◆ PROVIDED INFORMATION:
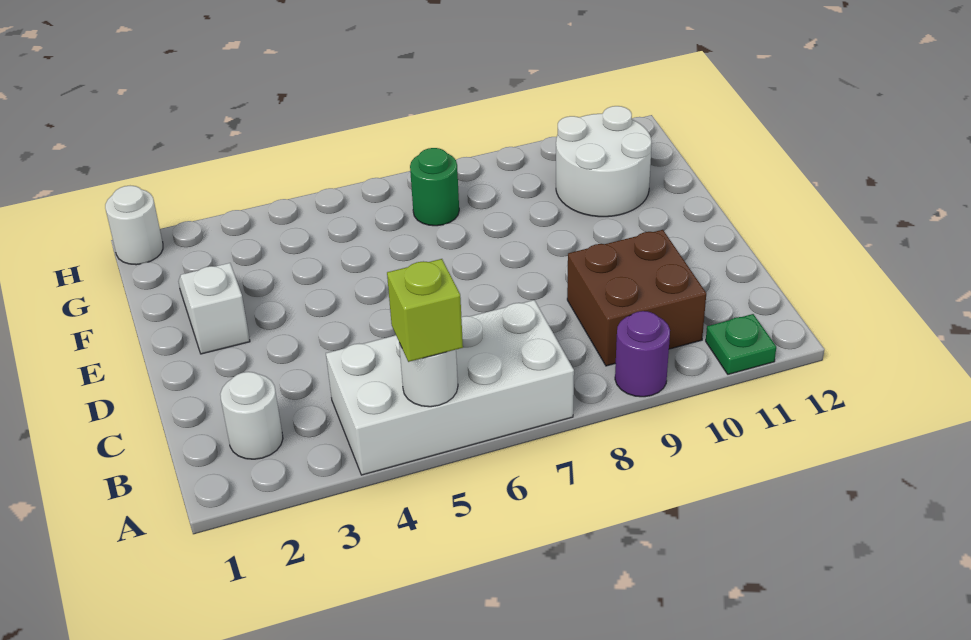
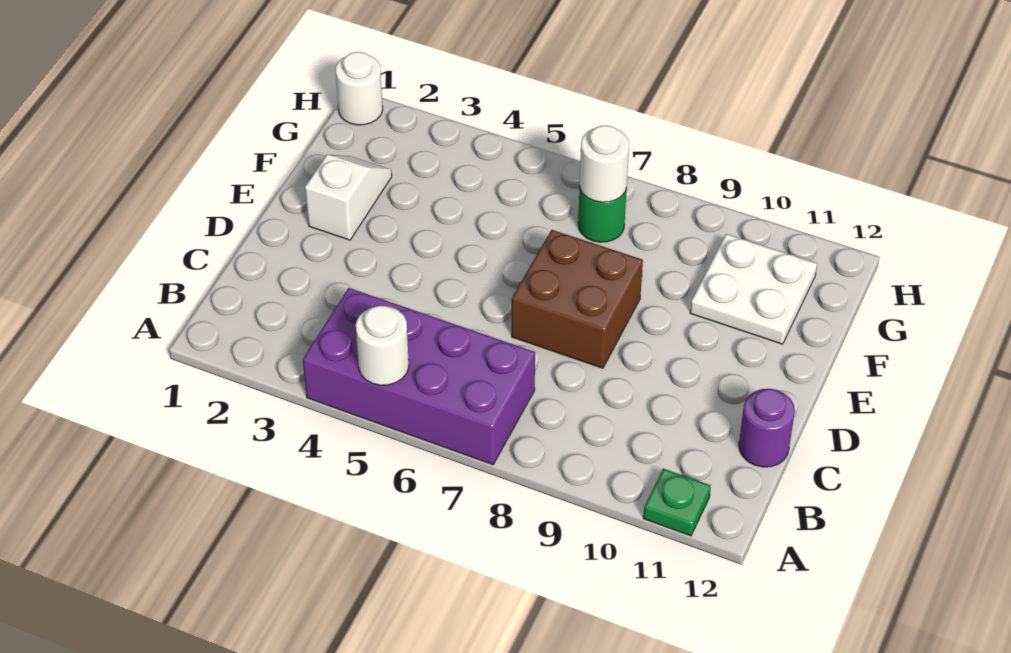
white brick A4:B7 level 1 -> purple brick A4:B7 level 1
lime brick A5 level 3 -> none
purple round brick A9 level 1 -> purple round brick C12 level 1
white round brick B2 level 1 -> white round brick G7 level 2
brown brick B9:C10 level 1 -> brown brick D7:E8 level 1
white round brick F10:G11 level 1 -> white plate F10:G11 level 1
...
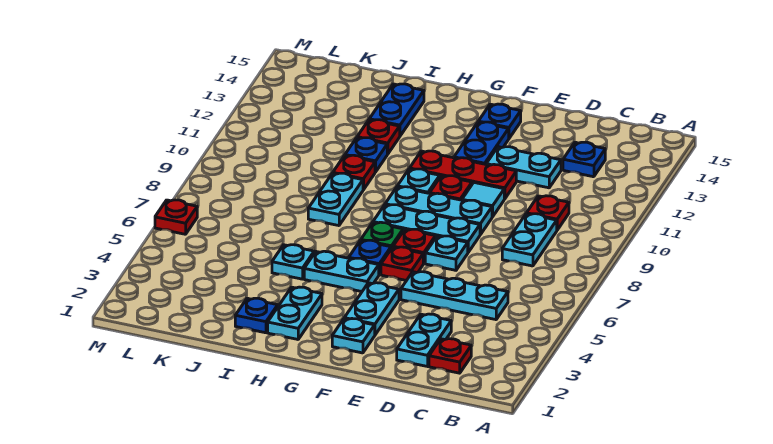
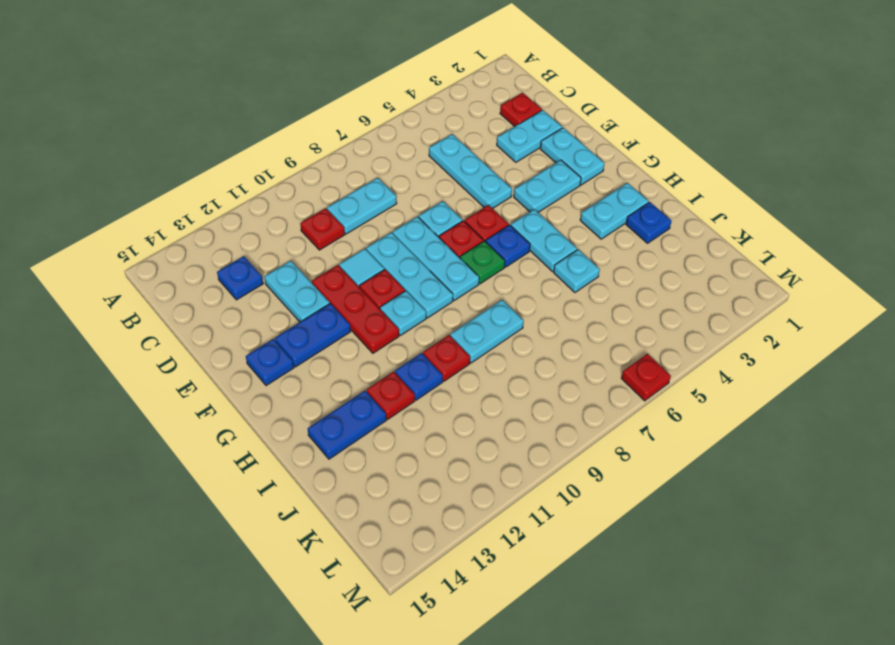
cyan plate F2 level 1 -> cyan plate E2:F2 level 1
---
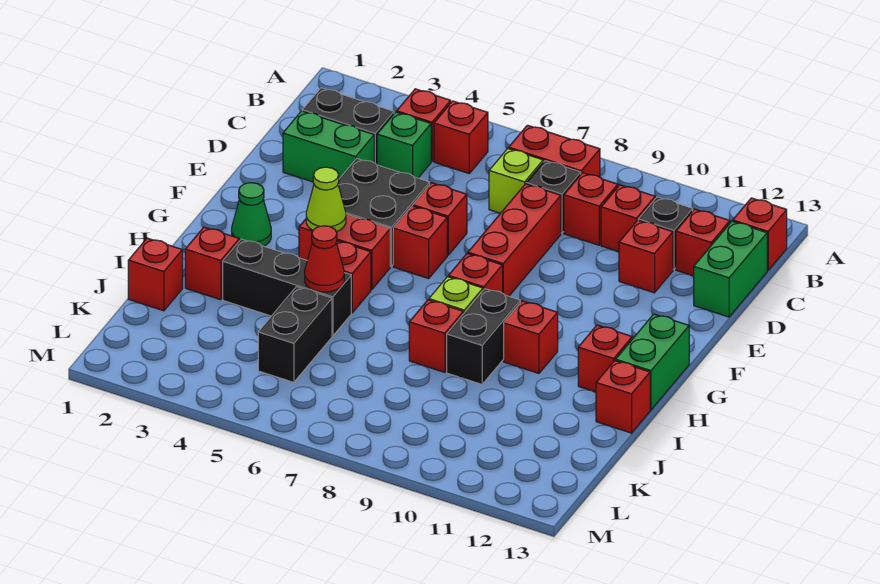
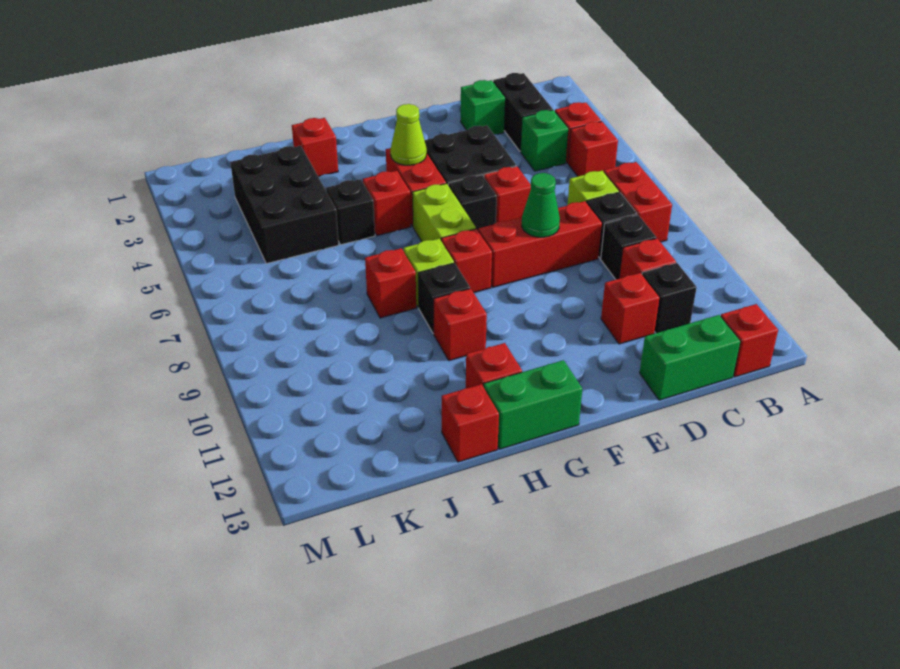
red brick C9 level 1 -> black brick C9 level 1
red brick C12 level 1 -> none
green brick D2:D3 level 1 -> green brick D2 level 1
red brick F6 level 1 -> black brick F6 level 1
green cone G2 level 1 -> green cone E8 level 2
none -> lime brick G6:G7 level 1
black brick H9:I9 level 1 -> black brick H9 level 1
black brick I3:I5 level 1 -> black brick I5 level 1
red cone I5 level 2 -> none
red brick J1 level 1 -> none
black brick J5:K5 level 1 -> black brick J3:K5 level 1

◆ DESCRIPTION OF THE TASK:
Please copy the lines in the records above between the one holding "white brick A4:B7" and the one holding "white round brick F10:G11", inclusive, exactly and with no other line.

◆ FINISHED TASK:
white brick A4:B7 level 1 -> purple brick A4:B7 level 1
lime brick A5 level 3 -> none
purple round brick A9 level 1 -> purple round brick C12 level 1
white round brick B2 level 1 -> white round brick G7 level 2
brown brick B9:C10 level 1 -> brown brick D7:E8 level 1
white round brick F10:G11 level 1 -> white plate F10:G11 level 1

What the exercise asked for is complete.